[Opening Extracted entries section]

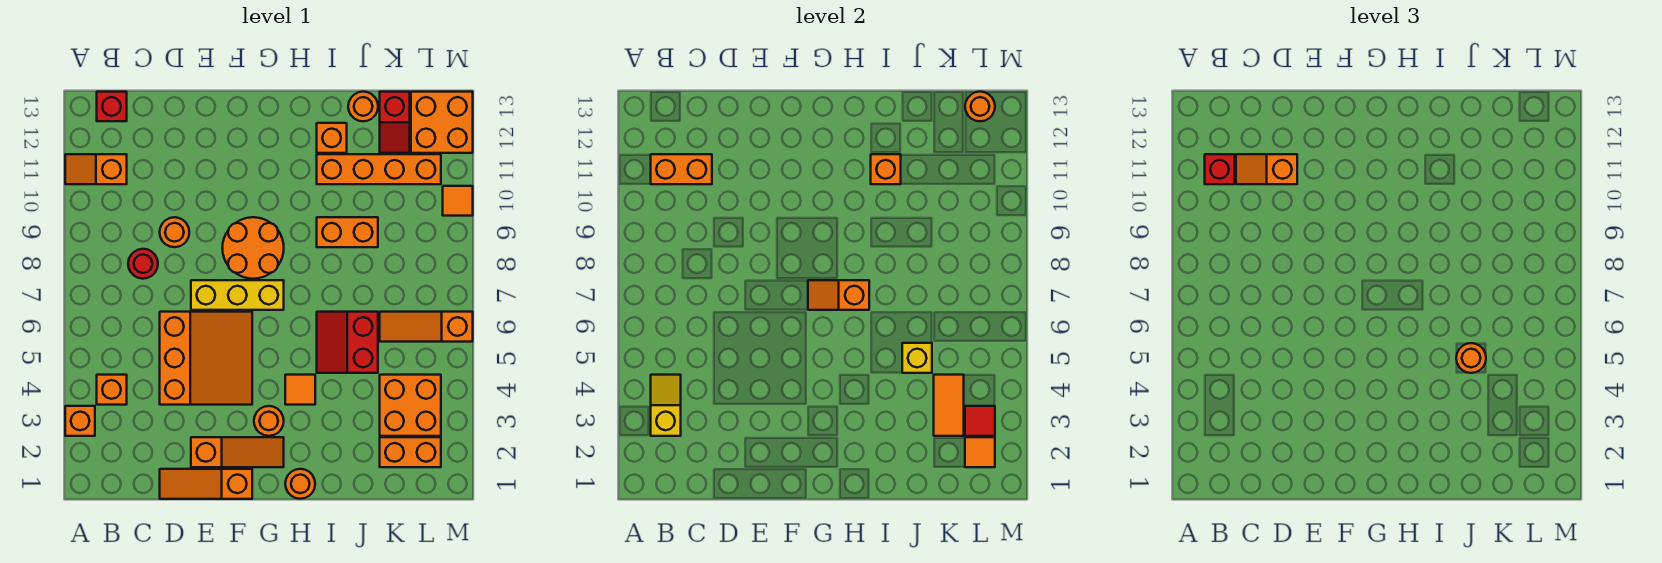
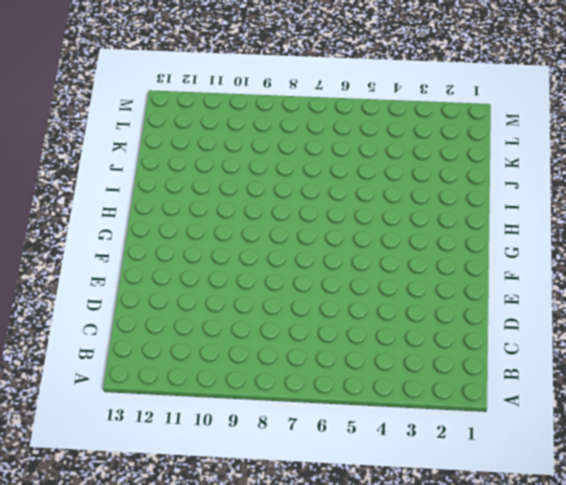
none -> orange brick A3 level 1
none -> orange slope A11:B11 level 1 top B
none -> orange brick B4 level 1
none -> red brick B13 level 1

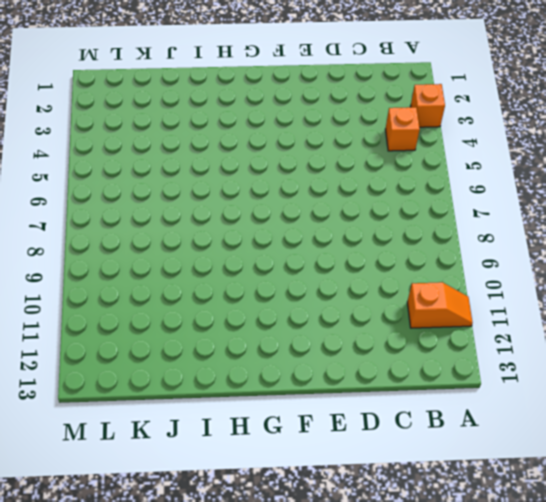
none -> red brick B13 level 1
none -> red round brick C8 level 1
none -> orange slope D1:F1 level 1 top F
none -> orange slope D4:F6 level 1 top D

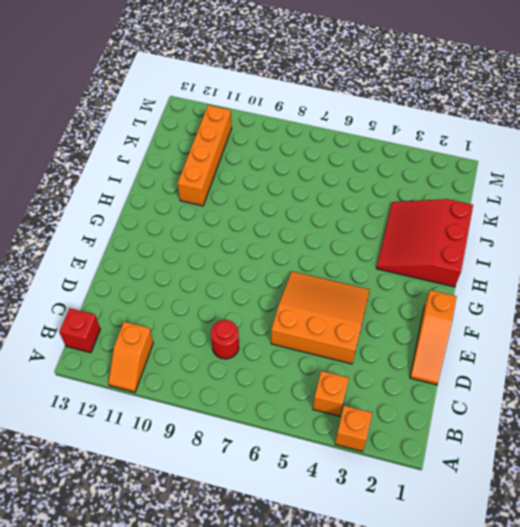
red slope H1:J3 level 1 top 1 -> orange round brick H1 level 1
none -> orange round brick D9 level 1
none -> orange slope E2:G2 level 1 top E
none -> yellow brick E7:G7 level 1
none -> orange round brick F8:G9 level 1

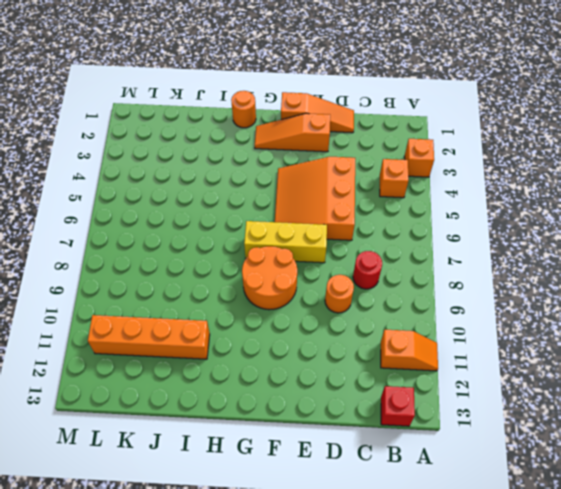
none -> orange round brick G3 level 1
none -> orange tile H4 level 1
none -> red slope I5:J6 level 1 top J
none -> orange brick I9:J9 level 1

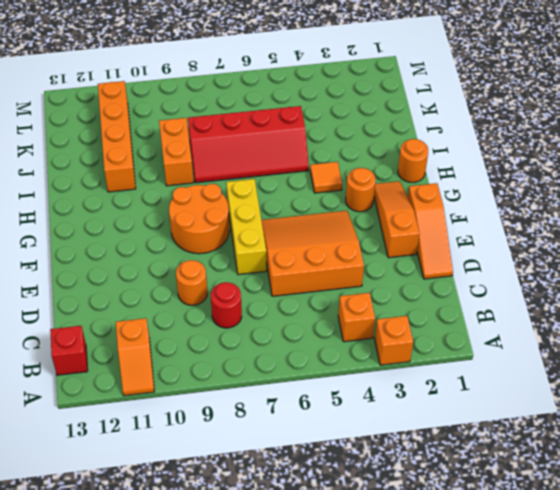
red slope I5:J8 level 1 top J -> red slope I5:J6 level 1 top J
none -> orange brick I12 level 1
none -> orange round brick J13 level 1
none -> orange brick K2:L2 level 1
none -> orange brick K3:L4 level 1

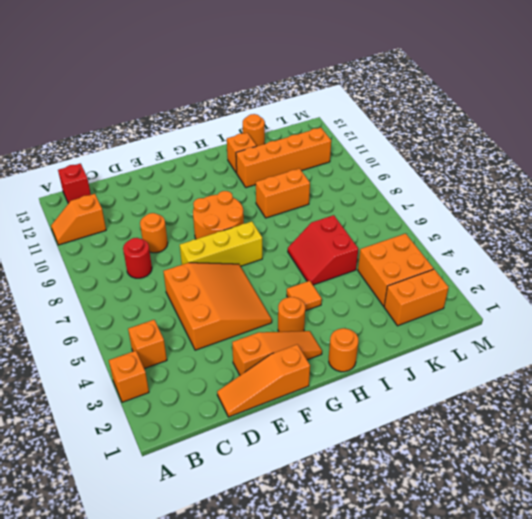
none -> orange slope K6:M6 level 1 top M
none -> red slope K12:K13 level 1 top 13
none -> orange brick L12:M13 level 1
none -> orange tile M10 level 1

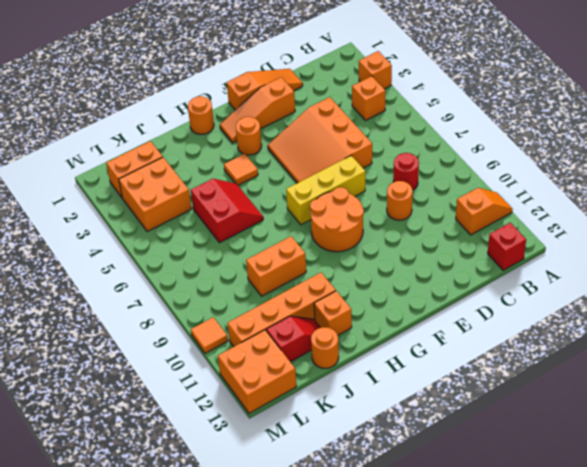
red slope J12:K12 level 1 top K -> red slope K12:K13 level 1 top 13
none -> orange slope K6:M6 level 1 top M
none -> yellow slope B3:B4 level 2 top 3
none -> orange brick B11:C11 level 2
none -> orange slope G7:H7 level 2 top H

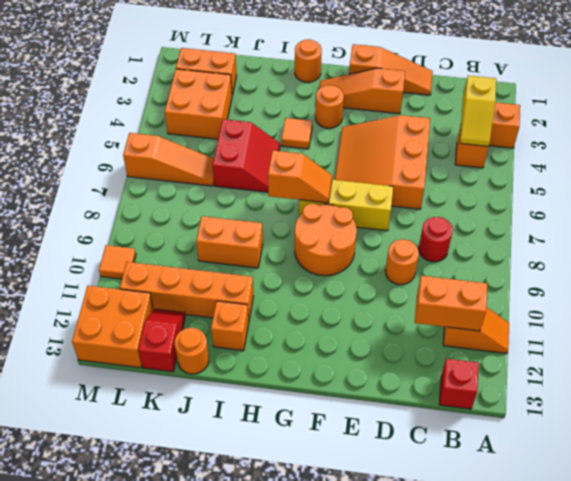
none -> orange brick I11 level 2
none -> yellow brick J5 level 2
none -> orange tile K3:K4 level 2
none -> orange tile L2 level 2

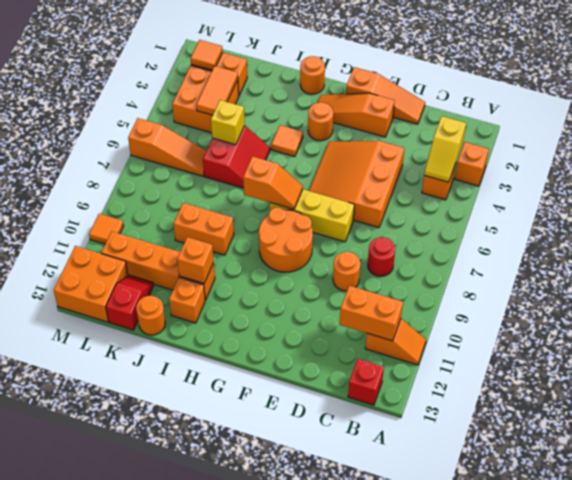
none -> red tile L3 level 2
none -> orange round brick L13 level 2
none -> red brick B11 level 3
none -> orange slope C11:D11 level 3 top D

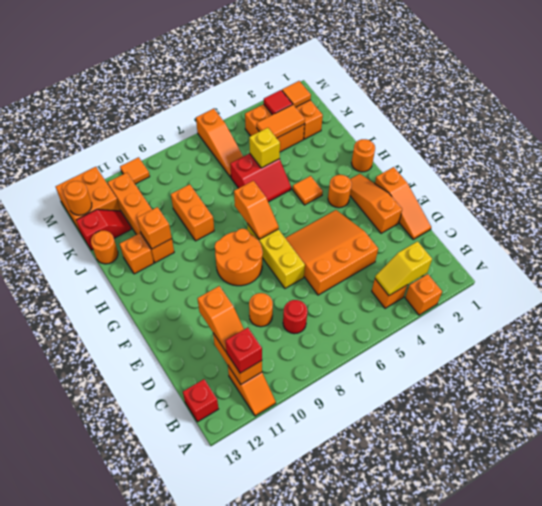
none -> orange round brick J5 level 3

[Closing Extracted entries section]

Please return each line of the data above in which the word "round" occurs.

## [Response area]
none -> red round brick C8 level 1
red slope H1:J3 level 1 top 1 -> orange round brick H1 level 1
none -> orange round brick D9 level 1
none -> orange round brick F8:G9 level 1
none -> orange round brick G3 level 1
none -> orange round brick J13 level 1
none -> orange round brick L13 level 2
none -> orange round brick J5 level 3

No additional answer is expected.